- _WORK TO BE COMPLETED_
Below are some entries. Copy each line in them that holds "SONAR".

- _DATA EXTRACTS_
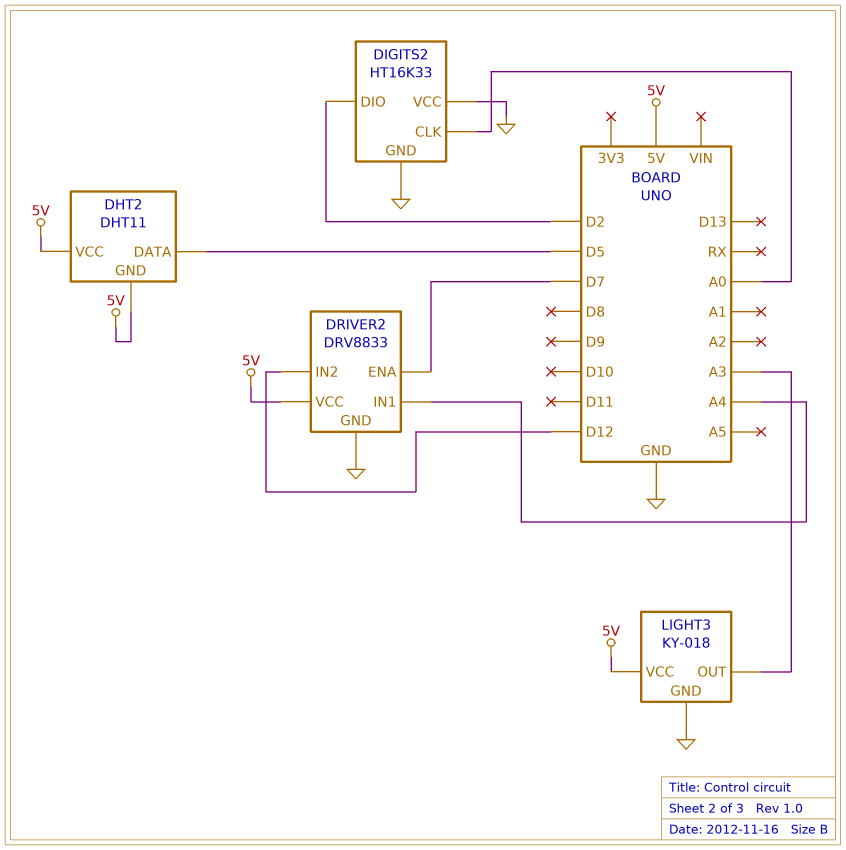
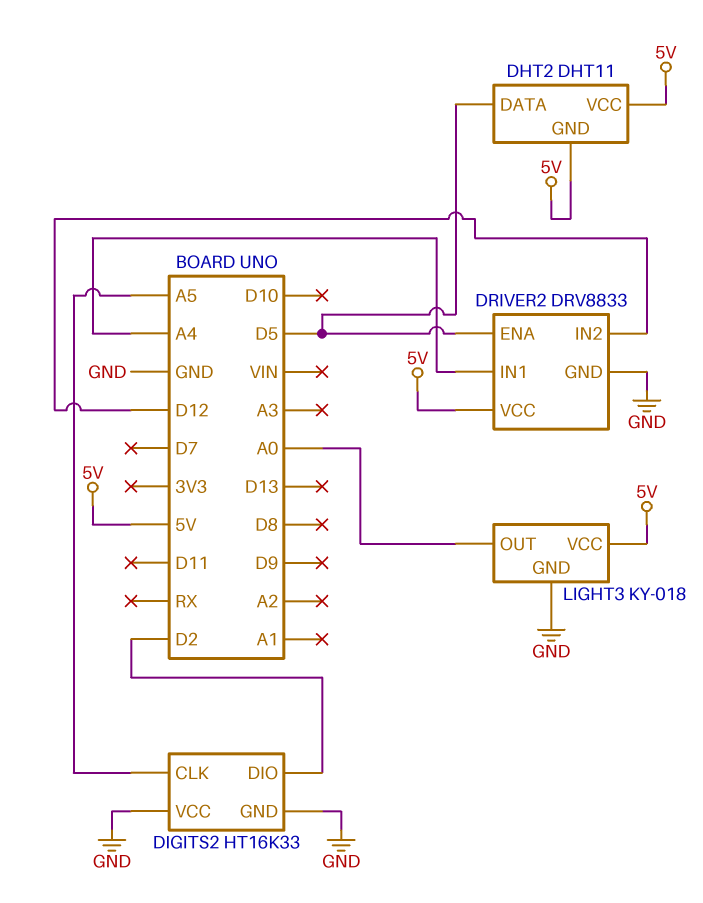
DIGITS2 pin CLK: A0 -> A5
DRIVER2 pin ENA: D7 -> D5
LIGHT3 pin OUT: A3 -> A0

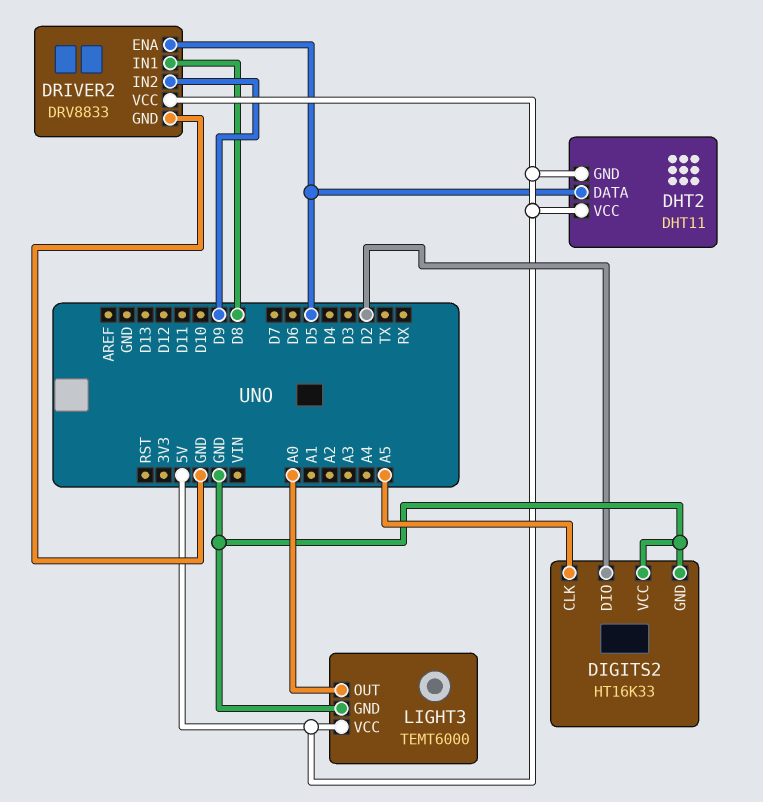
DRIVER2 pin IN1: A4 -> D8
DRIVER2 pin IN2: D12 -> D9
LIGHT3: KY-018 -> TEMT6000

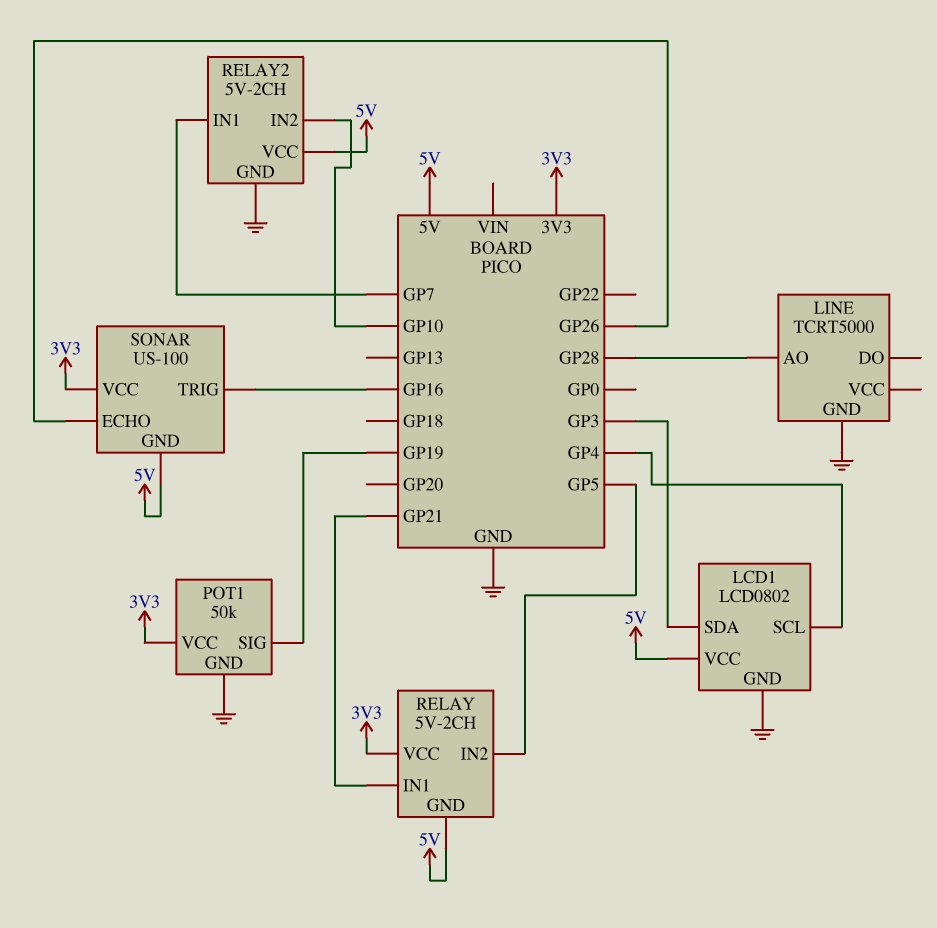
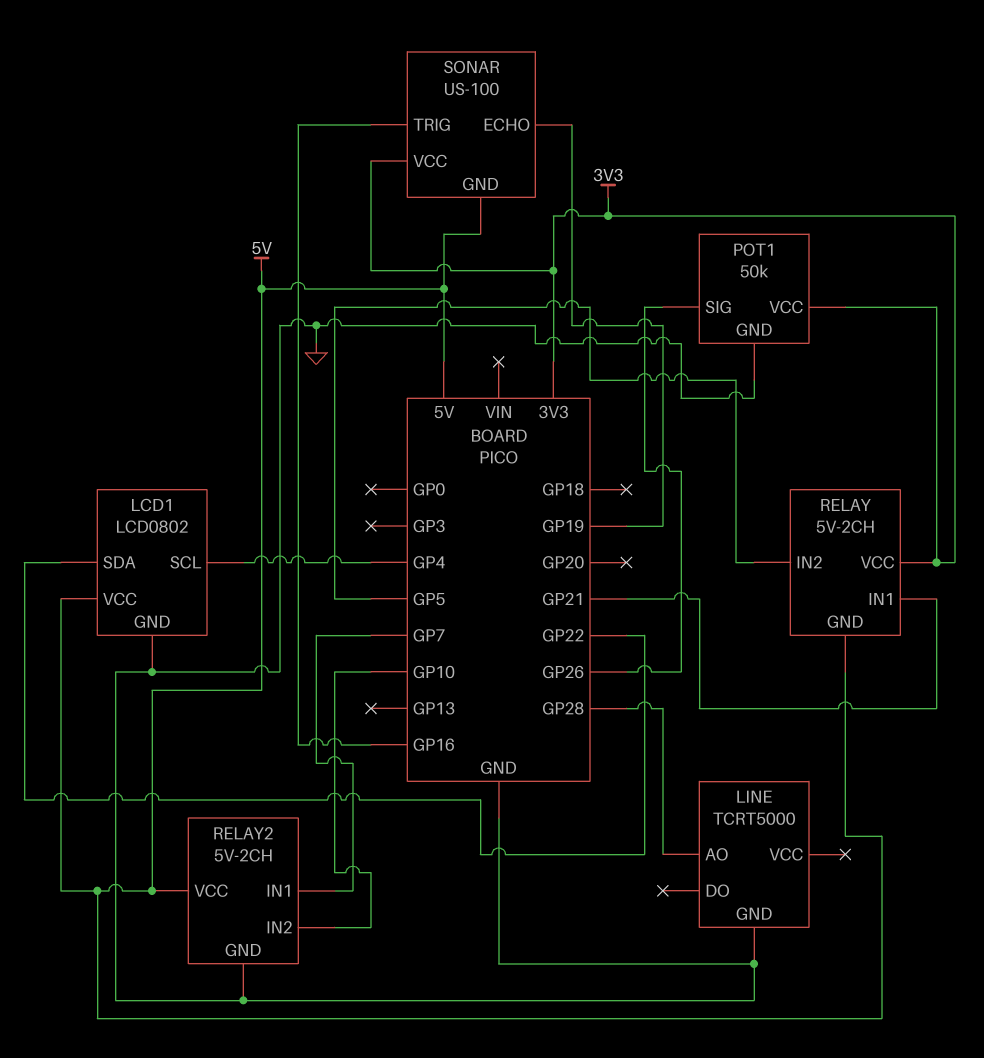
LCD1 pin SDA: GP3 -> GP22
POT1 pin SIG: GP19 -> GP26
SONAR pin ECHO: GP26 -> GP19

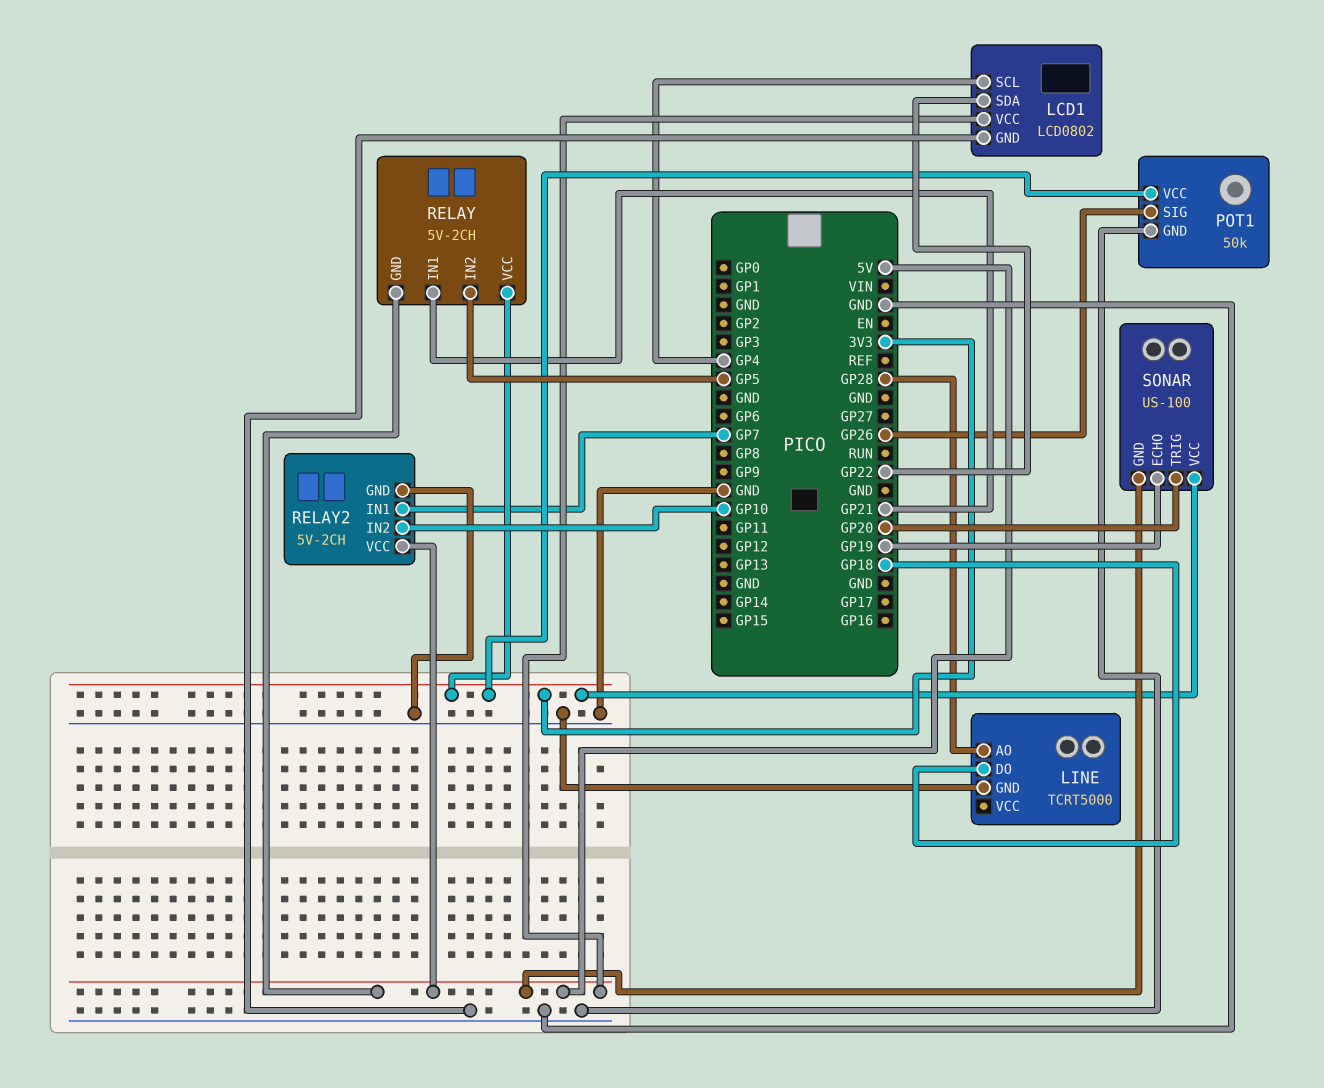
LINE pin DO: none -> GP18
SONAR pin TRIG: GP16 -> GP20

- _ANSWER_
SONAR pin ECHO: GP26 -> GP19
SONAR pin TRIG: GP16 -> GP20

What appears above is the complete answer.